# What you are asked to do
What you write should be an exact copy of the material, from its first line through the line containing "IR2 pin OUT: A0 -> A5".

* * * * * * * * *

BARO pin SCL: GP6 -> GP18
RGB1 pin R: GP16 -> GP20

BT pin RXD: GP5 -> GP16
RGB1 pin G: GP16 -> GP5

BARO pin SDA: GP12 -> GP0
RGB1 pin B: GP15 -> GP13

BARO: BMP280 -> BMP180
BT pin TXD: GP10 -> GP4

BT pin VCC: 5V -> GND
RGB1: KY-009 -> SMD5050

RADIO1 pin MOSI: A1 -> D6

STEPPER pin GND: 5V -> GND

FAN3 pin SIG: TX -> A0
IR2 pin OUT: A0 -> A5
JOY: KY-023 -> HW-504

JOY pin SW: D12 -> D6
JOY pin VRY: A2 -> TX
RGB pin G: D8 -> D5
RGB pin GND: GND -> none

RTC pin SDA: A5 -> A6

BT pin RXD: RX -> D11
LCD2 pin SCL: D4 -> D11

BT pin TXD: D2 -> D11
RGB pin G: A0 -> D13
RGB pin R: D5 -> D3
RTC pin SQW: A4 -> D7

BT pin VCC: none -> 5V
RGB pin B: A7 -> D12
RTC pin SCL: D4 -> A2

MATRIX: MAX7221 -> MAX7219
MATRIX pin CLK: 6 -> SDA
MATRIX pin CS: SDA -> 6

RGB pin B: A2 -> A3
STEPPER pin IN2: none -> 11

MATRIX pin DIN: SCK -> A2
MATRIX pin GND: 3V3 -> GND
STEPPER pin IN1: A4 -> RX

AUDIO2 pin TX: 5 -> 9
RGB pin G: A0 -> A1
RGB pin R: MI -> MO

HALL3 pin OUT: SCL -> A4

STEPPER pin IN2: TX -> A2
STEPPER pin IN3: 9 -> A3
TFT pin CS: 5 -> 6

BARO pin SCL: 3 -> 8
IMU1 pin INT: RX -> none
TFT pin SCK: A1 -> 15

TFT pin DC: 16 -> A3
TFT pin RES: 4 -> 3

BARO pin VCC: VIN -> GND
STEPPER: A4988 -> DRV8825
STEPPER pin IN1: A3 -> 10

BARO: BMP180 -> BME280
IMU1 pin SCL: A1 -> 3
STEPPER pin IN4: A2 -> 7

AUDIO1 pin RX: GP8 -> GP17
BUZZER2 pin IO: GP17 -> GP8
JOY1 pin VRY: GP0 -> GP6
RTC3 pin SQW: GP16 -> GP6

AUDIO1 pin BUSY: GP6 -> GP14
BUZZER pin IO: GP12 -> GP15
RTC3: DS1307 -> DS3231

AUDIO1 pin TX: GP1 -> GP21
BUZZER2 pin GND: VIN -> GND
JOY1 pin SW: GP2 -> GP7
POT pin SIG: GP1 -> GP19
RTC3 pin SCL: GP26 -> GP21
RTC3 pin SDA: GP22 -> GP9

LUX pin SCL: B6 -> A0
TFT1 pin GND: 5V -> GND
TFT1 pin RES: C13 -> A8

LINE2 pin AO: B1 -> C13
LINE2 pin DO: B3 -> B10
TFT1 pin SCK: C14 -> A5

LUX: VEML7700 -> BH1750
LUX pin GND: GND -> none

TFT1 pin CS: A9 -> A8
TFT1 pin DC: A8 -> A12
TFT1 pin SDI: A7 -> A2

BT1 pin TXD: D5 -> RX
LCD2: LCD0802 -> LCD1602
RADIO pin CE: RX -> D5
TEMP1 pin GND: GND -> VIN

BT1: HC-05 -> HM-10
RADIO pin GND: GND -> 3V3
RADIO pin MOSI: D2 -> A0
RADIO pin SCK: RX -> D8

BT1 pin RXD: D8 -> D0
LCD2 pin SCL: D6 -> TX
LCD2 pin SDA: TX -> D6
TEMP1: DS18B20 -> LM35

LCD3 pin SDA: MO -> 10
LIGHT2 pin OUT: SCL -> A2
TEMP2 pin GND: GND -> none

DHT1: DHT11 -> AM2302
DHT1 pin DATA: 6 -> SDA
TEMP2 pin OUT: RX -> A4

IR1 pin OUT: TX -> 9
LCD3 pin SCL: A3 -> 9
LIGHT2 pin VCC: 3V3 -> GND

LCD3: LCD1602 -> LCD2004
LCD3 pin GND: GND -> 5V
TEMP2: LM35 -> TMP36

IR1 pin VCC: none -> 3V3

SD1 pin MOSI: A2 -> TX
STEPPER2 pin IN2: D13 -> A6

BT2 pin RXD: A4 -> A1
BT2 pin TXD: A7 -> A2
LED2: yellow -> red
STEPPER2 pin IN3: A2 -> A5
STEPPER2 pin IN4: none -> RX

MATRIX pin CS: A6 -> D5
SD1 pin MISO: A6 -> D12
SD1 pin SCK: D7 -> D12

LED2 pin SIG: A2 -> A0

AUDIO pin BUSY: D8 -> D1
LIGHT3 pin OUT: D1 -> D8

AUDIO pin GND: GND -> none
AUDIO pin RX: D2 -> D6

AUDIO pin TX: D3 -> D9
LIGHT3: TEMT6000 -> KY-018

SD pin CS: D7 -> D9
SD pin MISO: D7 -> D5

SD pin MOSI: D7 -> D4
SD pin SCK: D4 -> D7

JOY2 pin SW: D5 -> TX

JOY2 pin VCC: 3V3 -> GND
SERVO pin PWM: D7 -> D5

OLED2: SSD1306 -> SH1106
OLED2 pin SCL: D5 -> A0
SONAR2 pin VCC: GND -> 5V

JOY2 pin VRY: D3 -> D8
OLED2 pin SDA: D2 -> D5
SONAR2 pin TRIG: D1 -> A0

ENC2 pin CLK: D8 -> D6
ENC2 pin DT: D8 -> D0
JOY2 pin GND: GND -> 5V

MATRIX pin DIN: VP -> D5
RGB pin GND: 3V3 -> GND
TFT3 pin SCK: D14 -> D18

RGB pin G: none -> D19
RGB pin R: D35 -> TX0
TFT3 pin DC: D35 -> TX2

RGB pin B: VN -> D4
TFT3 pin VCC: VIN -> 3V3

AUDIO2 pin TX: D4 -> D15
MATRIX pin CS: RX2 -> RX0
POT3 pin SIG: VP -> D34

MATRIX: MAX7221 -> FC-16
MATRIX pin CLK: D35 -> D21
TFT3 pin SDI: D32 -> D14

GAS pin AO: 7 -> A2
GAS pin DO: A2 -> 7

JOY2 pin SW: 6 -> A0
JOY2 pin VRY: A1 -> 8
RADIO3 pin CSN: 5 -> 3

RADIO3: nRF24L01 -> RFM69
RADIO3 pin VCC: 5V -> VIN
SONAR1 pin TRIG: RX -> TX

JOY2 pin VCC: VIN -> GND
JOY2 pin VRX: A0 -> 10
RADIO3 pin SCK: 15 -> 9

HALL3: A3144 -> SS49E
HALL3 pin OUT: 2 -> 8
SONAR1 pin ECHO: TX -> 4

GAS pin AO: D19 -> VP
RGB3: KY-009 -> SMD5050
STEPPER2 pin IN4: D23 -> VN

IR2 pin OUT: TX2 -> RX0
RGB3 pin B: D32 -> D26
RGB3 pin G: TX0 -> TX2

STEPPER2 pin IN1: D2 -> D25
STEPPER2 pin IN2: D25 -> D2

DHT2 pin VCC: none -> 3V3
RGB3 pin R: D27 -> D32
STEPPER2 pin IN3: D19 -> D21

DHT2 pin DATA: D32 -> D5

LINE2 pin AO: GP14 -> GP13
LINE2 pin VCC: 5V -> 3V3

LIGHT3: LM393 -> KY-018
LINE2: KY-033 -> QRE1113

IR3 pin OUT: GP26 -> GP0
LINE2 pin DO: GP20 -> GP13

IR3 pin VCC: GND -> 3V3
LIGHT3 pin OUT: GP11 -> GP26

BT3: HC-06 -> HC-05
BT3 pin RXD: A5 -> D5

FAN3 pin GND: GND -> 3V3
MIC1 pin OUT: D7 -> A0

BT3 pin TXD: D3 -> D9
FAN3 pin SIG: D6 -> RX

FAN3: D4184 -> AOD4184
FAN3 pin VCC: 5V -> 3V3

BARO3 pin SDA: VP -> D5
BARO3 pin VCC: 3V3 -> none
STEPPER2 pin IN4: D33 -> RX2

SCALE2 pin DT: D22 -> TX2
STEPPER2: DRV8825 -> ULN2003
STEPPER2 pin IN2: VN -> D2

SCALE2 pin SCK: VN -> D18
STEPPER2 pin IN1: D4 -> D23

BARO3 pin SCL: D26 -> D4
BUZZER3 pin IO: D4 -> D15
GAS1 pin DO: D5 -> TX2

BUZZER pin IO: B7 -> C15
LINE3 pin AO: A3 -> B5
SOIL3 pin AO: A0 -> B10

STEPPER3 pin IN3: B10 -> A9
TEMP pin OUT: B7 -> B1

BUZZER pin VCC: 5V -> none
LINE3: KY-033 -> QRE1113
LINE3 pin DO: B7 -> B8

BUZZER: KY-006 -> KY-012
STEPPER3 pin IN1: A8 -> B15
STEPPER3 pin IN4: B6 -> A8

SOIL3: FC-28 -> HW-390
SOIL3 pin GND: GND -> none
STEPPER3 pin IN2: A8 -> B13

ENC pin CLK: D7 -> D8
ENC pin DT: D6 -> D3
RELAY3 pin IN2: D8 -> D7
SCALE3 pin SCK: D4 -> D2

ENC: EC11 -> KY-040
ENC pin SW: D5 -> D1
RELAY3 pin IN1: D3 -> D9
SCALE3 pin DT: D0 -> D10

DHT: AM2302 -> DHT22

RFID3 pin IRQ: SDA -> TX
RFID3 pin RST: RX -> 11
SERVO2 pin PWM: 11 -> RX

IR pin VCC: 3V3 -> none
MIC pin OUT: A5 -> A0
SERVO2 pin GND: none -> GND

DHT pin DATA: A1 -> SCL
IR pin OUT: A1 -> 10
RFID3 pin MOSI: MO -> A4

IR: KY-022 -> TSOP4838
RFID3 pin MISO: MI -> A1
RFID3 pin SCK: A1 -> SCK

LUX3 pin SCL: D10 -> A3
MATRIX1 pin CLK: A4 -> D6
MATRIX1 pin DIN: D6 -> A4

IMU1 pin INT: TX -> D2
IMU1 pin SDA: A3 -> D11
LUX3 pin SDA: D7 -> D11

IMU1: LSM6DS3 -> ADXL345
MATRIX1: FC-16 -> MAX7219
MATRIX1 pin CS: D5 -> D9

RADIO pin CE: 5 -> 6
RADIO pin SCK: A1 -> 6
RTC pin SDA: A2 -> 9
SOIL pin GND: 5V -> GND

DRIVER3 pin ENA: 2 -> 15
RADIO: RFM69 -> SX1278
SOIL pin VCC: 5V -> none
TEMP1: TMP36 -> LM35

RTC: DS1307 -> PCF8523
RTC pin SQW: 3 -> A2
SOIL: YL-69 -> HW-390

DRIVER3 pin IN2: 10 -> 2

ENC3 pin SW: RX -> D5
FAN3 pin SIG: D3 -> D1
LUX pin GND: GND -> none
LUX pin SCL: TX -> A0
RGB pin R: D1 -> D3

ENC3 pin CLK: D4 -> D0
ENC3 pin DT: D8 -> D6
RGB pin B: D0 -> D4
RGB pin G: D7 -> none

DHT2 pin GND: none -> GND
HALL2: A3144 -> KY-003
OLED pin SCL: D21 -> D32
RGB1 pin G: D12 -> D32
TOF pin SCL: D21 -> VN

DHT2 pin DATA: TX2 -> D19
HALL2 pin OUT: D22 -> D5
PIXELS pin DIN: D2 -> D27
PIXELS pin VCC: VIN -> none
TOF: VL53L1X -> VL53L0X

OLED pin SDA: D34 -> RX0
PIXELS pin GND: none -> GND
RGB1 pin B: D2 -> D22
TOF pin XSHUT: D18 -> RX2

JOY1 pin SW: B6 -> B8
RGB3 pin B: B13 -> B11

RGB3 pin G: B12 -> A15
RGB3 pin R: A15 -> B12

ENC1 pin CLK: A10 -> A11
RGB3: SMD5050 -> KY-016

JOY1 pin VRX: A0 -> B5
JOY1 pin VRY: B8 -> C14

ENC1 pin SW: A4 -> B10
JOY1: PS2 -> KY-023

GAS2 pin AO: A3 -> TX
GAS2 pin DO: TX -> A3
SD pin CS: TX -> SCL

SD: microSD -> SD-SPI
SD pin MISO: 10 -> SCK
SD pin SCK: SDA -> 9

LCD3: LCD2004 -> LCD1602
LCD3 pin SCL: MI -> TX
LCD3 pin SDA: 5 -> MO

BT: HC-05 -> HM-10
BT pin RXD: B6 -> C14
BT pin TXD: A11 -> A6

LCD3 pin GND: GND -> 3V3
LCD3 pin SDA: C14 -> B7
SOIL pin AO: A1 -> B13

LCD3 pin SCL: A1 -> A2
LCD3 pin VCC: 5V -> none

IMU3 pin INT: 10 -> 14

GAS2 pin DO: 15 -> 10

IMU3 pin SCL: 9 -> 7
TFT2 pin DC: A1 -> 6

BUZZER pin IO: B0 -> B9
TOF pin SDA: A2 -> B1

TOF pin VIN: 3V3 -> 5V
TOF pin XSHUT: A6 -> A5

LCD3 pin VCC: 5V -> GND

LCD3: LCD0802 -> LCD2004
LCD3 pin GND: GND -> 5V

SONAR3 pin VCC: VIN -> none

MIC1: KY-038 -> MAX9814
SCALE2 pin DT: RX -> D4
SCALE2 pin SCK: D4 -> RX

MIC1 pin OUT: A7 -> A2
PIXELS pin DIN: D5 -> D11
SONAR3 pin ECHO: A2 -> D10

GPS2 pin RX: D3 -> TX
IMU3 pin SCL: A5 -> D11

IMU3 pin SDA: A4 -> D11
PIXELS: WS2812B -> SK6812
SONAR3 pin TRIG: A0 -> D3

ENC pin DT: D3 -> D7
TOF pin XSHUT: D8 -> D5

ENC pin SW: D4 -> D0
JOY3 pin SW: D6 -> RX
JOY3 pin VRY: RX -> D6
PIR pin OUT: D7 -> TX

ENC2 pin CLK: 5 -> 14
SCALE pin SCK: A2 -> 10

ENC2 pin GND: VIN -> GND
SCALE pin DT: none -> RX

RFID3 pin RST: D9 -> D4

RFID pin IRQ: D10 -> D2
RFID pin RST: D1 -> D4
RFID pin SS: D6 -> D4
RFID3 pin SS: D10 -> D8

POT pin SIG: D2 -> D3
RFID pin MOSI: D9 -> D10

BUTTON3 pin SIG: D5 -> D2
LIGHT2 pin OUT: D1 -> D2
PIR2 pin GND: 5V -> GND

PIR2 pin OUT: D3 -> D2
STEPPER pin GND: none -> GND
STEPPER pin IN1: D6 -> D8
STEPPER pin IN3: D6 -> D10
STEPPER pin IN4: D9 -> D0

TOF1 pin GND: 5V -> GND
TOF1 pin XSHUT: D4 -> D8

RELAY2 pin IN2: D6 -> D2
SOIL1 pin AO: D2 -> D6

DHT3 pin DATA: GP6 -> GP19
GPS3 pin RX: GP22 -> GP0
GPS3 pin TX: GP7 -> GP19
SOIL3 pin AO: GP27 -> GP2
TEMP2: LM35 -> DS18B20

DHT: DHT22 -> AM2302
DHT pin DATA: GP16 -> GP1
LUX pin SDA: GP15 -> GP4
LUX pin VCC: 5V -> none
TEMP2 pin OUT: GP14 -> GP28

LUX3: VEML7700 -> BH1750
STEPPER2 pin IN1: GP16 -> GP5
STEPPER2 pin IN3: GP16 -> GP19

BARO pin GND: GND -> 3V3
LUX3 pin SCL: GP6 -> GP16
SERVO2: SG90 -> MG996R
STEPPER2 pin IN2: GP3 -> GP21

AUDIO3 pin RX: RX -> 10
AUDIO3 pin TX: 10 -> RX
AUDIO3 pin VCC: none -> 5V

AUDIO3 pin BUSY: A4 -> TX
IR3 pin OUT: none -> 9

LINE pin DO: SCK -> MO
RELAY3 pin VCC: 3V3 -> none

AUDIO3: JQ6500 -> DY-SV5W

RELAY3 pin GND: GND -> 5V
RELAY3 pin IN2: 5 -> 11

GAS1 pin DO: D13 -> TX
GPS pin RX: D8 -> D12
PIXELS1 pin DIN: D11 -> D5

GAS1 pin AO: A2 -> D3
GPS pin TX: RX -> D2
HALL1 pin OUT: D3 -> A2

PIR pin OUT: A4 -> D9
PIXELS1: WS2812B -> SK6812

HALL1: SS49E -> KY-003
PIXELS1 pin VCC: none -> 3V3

* * * * * * * * *

# Written response
BARO pin SCL: GP6 -> GP18
RGB1 pin R: GP16 -> GP20

BT pin RXD: GP5 -> GP16
RGB1 pin G: GP16 -> GP5

BARO pin SDA: GP12 -> GP0
RGB1 pin B: GP15 -> GP13

BARO: BMP280 -> BMP180
BT pin TXD: GP10 -> GP4

BT pin VCC: 5V -> GND
RGB1: KY-009 -> SMD5050

RADIO1 pin MOSI: A1 -> D6

STEPPER pin GND: 5V -> GND

FAN3 pin SIG: TX -> A0
IR2 pin OUT: A0 -> A5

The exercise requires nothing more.